● What you will do
Print the data that follows exactly.

● Exercise inputs

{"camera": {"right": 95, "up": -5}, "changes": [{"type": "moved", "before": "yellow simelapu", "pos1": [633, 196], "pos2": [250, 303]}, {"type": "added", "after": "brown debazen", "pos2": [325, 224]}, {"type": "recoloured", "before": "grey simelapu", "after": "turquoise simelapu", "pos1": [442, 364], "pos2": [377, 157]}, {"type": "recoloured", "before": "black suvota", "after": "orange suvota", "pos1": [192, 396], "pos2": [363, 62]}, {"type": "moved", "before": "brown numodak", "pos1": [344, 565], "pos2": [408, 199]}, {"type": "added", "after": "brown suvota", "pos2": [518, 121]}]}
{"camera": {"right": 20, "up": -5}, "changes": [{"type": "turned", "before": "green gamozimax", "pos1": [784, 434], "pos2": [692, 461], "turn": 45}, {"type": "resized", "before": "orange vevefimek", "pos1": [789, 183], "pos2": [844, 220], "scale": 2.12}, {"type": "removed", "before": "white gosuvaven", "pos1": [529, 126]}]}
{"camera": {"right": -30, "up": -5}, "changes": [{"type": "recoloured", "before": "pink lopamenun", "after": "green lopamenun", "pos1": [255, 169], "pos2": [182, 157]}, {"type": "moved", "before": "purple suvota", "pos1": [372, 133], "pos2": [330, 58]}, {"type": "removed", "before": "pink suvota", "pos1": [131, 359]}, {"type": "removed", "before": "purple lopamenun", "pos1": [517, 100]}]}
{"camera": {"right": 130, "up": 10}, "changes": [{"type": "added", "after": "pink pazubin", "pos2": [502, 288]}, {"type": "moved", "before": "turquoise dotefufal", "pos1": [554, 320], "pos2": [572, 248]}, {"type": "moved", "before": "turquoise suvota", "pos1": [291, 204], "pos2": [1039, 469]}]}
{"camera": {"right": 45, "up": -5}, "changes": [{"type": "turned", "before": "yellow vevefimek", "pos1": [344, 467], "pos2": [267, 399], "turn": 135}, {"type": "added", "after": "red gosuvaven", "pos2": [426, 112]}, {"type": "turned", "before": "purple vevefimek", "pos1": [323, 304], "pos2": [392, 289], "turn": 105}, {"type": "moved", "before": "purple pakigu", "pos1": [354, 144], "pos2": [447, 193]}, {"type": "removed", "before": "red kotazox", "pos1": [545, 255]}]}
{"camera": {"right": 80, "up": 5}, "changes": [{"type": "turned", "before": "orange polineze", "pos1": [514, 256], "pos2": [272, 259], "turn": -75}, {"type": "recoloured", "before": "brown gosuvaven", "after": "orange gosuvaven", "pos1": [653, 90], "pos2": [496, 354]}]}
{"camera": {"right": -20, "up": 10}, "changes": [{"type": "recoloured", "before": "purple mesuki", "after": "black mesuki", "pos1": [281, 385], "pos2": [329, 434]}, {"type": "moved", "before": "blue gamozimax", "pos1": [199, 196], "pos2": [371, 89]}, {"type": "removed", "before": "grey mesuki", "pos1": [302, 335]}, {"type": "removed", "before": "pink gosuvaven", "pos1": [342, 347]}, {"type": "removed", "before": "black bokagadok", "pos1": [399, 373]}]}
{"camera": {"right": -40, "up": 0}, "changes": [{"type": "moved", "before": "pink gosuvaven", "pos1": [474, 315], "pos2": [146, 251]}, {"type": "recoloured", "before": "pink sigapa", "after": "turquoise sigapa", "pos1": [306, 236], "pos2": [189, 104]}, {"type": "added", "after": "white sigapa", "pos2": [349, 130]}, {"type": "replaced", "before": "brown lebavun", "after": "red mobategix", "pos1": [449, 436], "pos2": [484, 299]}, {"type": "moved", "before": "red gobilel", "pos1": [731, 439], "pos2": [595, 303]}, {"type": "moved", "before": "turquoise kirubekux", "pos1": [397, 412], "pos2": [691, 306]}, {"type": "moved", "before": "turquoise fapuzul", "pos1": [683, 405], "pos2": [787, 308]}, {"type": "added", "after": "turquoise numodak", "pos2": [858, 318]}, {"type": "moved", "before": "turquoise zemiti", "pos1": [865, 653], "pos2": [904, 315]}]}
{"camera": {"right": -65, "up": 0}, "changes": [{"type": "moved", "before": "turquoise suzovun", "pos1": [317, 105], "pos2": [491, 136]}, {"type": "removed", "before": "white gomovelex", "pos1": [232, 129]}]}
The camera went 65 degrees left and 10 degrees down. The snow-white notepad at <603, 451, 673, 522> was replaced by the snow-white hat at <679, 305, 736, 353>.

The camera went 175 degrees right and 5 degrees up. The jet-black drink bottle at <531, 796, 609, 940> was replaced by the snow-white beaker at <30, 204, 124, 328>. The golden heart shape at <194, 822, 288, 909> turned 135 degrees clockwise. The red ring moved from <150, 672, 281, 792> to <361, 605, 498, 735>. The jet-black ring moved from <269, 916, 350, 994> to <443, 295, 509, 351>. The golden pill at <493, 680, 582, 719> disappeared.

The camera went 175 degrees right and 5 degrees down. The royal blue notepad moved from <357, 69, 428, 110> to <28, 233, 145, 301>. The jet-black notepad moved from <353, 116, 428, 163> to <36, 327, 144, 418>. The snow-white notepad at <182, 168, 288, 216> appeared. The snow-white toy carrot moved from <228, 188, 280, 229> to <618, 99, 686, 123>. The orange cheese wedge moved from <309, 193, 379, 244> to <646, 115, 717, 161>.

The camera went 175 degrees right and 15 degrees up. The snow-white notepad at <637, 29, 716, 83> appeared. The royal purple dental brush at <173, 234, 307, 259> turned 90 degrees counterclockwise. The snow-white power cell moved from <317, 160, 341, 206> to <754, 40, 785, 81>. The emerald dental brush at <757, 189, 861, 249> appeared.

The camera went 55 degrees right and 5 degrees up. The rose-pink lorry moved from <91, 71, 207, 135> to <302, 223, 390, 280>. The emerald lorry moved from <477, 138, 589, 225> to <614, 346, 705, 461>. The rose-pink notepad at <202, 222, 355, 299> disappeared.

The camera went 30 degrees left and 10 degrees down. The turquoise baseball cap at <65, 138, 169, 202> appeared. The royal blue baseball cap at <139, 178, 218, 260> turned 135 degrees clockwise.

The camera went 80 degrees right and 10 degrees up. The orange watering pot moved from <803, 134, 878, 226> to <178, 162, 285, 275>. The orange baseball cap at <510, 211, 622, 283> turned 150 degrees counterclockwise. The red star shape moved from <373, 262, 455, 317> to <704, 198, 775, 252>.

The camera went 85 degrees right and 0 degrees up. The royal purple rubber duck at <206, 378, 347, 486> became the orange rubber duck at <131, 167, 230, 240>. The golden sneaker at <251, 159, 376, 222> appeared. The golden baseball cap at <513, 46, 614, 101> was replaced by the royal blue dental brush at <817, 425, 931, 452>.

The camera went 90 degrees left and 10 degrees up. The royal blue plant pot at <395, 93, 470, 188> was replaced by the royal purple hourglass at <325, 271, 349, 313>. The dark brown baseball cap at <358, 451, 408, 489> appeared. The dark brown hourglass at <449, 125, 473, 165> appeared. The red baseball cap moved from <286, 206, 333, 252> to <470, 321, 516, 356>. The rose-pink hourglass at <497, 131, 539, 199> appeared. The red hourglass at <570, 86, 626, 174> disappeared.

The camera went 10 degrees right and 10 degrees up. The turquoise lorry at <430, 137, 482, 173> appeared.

● Result of the task
{"camera": {"right": 95, "up": -5}, "changes": [{"type": "moved", "before": "yellow simelapu", "pos1": [633, 196], "pos2": [250, 303]}, {"type": "added", "after": "brown debazen", "pos2": [325, 224]}, {"type": "recoloured", "before": "grey simelapu", "after": "turquoise simelapu", "pos1": [442, 364], "pos2": [377, 157]}, {"type": "recoloured", "before": "black suvota", "after": "orange suvota", "pos1": [192, 396], "pos2": [363, 62]}, {"type": "moved", "before": "brown numodak", "pos1": [344, 565], "pos2": [408, 199]}, {"type": "added", "after": "brown suvota", "pos2": [518, 121]}]}
{"camera": {"right": 20, "up": -5}, "changes": [{"type": "turned", "before": "green gamozimax", "pos1": [784, 434], "pos2": [692, 461], "turn": 45}, {"type": "resized", "before": "orange vevefimek", "pos1": [789, 183], "pos2": [844, 220], "scale": 2.12}, {"type": "removed", "before": "white gosuvaven", "pos1": [529, 126]}]}
{"camera": {"right": -30, "up": -5}, "changes": [{"type": "recoloured", "before": "pink lopamenun", "after": "green lopamenun", "pos1": [255, 169], "pos2": [182, 157]}, {"type": "moved", "before": "purple suvota", "pos1": [372, 133], "pos2": [330, 58]}, {"type": "removed", "before": "pink suvota", "pos1": [131, 359]}, {"type": "removed", "before": "purple lopamenun", "pos1": [517, 100]}]}
{"camera": {"right": 130, "up": 10}, "changes": [{"type": "added", "after": "pink pazubin", "pos2": [502, 288]}, {"type": "moved", "before": "turquoise dotefufal", "pos1": [554, 320], "pos2": [572, 248]}, {"type": "moved", "before": "turquoise suvota", "pos1": [291, 204], "pos2": [1039, 469]}]}
{"camera": {"right": 45, "up": -5}, "changes": [{"type": "turned", "before": "yellow vevefimek", "pos1": [344, 467], "pos2": [267, 399], "turn": 135}, {"type": "added", "after": "red gosuvaven", "pos2": [426, 112]}, {"type": "turned", "before": "purple vevefimek", "pos1": [323, 304], "pos2": [392, 289], "turn": 105}, {"type": "moved", "before": "purple pakigu", "pos1": [354, 144], "pos2": [447, 193]}, {"type": "removed", "before": "red kotazox", "pos1": [545, 255]}]}
{"camera": {"right": 80, "up": 5}, "changes": [{"type": "turned", "before": "orange polineze", "pos1": [514, 256], "pos2": [272, 259], "turn": -75}, {"type": "recoloured", "before": "brown gosuvaven", "after": "orange gosuvaven", "pos1": [653, 90], "pos2": [496, 354]}]}
{"camera": {"right": -20, "up": 10}, "changes": [{"type": "recoloured", "before": "purple mesuki", "after": "black mesuki", "pos1": [281, 385], "pos2": [329, 434]}, {"type": "moved", "before": "blue gamozimax", "pos1": [199, 196], "pos2": [371, 89]}, {"type": "removed", "before": "grey mesuki", "pos1": [302, 335]}, {"type": "removed", "before": "pink gosuvaven", "pos1": [342, 347]}, {"type": "removed", "before": "black bokagadok", "pos1": [399, 373]}]}
{"camera": {"right": -40, "up": 0}, "changes": [{"type": "moved", "before": "pink gosuvaven", "pos1": [474, 315], "pos2": [146, 251]}, {"type": "recoloured", "before": "pink sigapa", "after": "turquoise sigapa", "pos1": [306, 236], "pos2": [189, 104]}, {"type": "added", "after": "white sigapa", "pos2": [349, 130]}, {"type": "replaced", "before": "brown lebavun", "after": "red mobategix", "pos1": [449, 436], "pos2": [484, 299]}, {"type": "moved", "before": "red gobilel", "pos1": [731, 439], "pos2": [595, 303]}, {"type": "moved", "before": "turquoise kirubekux", "pos1": [397, 412], "pos2": [691, 306]}, {"type": "moved", "before": "turquoise fapuzul", "pos1": [683, 405], "pos2": [787, 308]}, {"type": "added", "after": "turquoise numodak", "pos2": [858, 318]}, {"type": "moved", "before": "turquoise zemiti", "pos1": [865, 653], "pos2": [904, 315]}]}
{"camera": {"right": -65, "up": 0}, "changes": [{"type": "moved", "before": "turquoise suzovun", "pos1": [317, 105], "pos2": [491, 136]}, {"type": "removed", "before": "white gomovelex", "pos1": [232, 129]}]}
The camera went 65 degrees left and 10 degrees down. The snow-white notepad at <603, 451, 673, 522> was replaced by the snow-white hat at <679, 305, 736, 353>.

The camera went 175 degrees right and 5 degrees up. The jet-black drink bottle at <531, 796, 609, 940> was replaced by the snow-white beaker at <30, 204, 124, 328>. The golden heart shape at <194, 822, 288, 909> turned 135 degrees clockwise. The red ring moved from <150, 672, 281, 792> to <361, 605, 498, 735>. The jet-black ring moved from <269, 916, 350, 994> to <443, 295, 509, 351>. The golden pill at <493, 680, 582, 719> disappeared.

The camera went 175 degrees right and 5 degrees down. The royal blue notepad moved from <357, 69, 428, 110> to <28, 233, 145, 301>. The jet-black notepad moved from <353, 116, 428, 163> to <36, 327, 144, 418>. The snow-white notepad at <182, 168, 288, 216> appeared. The snow-white toy carrot moved from <228, 188, 280, 229> to <618, 99, 686, 123>. The orange cheese wedge moved from <309, 193, 379, 244> to <646, 115, 717, 161>.

The camera went 175 degrees right and 15 degrees up. The snow-white notepad at <637, 29, 716, 83> appeared. The royal purple dental brush at <173, 234, 307, 259> turned 90 degrees counterclockwise. The snow-white power cell moved from <317, 160, 341, 206> to <754, 40, 785, 81>. The emerald dental brush at <757, 189, 861, 249> appeared.

The camera went 55 degrees right and 5 degrees up. The rose-pink lorry moved from <91, 71, 207, 135> to <302, 223, 390, 280>. The emerald lorry moved from <477, 138, 589, 225> to <614, 346, 705, 461>. The rose-pink notepad at <202, 222, 355, 299> disappeared.

The camera went 30 degrees left and 10 degrees down. The turquoise baseball cap at <65, 138, 169, 202> appeared. The royal blue baseball cap at <139, 178, 218, 260> turned 135 degrees clockwise.

The camera went 80 degrees right and 10 degrees up. The orange watering pot moved from <803, 134, 878, 226> to <178, 162, 285, 275>. The orange baseball cap at <510, 211, 622, 283> turned 150 degrees counterclockwise. The red star shape moved from <373, 262, 455, 317> to <704, 198, 775, 252>.

The camera went 85 degrees right and 0 degrees up. The royal purple rubber duck at <206, 378, 347, 486> became the orange rubber duck at <131, 167, 230, 240>. The golden sneaker at <251, 159, 376, 222> appeared. The golden baseball cap at <513, 46, 614, 101> was replaced by the royal blue dental brush at <817, 425, 931, 452>.

The camera went 90 degrees left and 10 degrees up. The royal blue plant pot at <395, 93, 470, 188> was replaced by the royal purple hourglass at <325, 271, 349, 313>. The dark brown baseball cap at <358, 451, 408, 489> appeared. The dark brown hourglass at <449, 125, 473, 165> appeared. The red baseball cap moved from <286, 206, 333, 252> to <470, 321, 516, 356>. The rose-pink hourglass at <497, 131, 539, 199> appeared. The red hourglass at <570, 86, 626, 174> disappeared.

The camera went 10 degrees right and 10 degrees up. The turquoise lorry at <430, 137, 482, 173> appeared.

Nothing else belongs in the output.